### Your assignment
Could you show all lines in the entries below that contain the string "hourglass"?

(Stored items from a collection)
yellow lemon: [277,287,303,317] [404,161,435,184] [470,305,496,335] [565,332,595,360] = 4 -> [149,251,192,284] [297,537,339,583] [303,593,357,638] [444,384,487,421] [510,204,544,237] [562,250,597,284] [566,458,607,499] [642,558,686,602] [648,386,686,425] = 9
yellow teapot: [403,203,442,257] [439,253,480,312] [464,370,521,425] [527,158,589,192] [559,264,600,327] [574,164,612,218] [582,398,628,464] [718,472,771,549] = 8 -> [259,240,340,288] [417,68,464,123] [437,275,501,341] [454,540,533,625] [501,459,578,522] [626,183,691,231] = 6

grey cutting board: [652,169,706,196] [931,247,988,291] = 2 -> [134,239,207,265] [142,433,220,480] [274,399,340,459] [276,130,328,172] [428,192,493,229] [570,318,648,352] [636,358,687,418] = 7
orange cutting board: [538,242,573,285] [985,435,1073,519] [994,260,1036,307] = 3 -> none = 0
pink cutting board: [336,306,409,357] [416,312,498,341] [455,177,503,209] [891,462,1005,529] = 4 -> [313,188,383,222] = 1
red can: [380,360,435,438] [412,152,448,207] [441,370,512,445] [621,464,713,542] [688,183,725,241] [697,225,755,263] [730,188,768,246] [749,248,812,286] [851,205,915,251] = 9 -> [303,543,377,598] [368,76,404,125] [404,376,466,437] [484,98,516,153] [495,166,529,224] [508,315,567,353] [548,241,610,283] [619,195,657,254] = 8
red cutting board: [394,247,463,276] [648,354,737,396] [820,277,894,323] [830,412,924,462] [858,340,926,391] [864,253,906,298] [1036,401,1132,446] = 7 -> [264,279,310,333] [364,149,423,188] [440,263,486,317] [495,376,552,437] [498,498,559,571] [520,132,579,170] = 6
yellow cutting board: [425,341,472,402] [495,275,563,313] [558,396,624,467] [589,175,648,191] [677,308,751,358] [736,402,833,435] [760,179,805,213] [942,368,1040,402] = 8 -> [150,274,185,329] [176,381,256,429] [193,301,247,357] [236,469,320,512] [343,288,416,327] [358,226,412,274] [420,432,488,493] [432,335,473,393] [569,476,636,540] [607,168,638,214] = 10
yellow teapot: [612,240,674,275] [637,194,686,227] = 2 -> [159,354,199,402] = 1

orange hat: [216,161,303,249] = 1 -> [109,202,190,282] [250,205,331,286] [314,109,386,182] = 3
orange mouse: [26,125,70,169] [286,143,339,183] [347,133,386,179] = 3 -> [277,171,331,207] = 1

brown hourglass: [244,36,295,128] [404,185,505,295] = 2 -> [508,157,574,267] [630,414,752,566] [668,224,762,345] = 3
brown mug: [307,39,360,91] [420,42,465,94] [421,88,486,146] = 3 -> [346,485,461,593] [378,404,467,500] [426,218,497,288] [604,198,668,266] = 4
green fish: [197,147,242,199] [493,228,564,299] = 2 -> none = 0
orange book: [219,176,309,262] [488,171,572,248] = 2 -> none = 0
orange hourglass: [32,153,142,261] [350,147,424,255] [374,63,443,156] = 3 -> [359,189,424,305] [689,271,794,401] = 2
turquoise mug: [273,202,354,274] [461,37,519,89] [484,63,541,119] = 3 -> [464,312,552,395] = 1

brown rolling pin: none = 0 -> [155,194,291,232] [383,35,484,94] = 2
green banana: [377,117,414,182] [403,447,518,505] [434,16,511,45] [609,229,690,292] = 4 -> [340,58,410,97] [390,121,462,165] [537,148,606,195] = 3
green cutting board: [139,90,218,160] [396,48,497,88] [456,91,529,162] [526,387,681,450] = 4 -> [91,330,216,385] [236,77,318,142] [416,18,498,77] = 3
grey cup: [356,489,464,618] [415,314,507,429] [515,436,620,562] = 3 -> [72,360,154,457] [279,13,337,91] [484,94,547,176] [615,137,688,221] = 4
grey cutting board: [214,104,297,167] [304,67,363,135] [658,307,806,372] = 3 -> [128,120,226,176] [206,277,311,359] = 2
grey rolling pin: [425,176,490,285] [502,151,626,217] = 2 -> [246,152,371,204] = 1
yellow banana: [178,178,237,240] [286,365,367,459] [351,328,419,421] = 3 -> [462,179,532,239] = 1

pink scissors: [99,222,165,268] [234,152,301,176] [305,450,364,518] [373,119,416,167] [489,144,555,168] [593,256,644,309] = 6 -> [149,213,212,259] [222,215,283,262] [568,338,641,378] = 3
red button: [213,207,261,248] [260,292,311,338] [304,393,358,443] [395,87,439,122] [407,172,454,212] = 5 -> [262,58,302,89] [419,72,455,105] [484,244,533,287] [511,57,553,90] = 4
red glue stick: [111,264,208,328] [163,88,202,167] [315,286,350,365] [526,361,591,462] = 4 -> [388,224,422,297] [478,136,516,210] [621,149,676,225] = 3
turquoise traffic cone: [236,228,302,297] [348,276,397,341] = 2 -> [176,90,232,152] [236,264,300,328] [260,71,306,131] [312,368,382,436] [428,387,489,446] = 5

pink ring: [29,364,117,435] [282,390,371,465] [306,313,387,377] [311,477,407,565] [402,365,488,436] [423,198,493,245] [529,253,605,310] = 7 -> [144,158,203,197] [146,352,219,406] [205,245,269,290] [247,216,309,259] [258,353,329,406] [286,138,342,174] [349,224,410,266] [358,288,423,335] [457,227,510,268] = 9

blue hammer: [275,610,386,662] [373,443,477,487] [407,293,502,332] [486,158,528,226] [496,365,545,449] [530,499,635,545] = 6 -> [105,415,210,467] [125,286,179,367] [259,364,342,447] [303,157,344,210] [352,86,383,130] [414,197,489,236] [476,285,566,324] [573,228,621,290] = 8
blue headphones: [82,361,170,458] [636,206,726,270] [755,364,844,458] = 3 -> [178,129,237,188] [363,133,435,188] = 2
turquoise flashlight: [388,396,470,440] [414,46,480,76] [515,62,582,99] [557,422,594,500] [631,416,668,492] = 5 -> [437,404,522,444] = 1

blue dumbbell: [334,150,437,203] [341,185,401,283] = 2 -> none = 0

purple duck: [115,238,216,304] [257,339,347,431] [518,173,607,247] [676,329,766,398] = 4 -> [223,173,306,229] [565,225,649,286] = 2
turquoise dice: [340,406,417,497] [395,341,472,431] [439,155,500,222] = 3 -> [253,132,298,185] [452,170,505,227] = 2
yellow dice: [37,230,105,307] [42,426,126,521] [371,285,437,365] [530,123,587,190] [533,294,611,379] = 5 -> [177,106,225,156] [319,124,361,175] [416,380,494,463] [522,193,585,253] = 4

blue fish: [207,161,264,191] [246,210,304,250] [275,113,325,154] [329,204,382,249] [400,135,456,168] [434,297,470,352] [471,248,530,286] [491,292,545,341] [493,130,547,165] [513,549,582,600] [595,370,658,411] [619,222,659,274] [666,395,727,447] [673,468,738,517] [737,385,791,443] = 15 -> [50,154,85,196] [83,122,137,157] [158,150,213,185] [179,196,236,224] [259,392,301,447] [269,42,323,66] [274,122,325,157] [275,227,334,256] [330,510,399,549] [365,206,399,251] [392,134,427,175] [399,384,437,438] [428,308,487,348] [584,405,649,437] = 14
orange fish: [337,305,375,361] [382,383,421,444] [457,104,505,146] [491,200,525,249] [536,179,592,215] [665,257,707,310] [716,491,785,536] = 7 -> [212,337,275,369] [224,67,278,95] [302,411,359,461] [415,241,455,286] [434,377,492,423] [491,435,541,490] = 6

### Task response
brown hourglass: [244,36,295,128] [404,185,505,295] = 2 -> [508,157,574,267] [630,414,752,566] [668,224,762,345] = 3
orange hourglass: [32,153,142,261] [350,147,424,255] [374,63,443,156] = 3 -> [359,189,424,305] [689,271,794,401] = 2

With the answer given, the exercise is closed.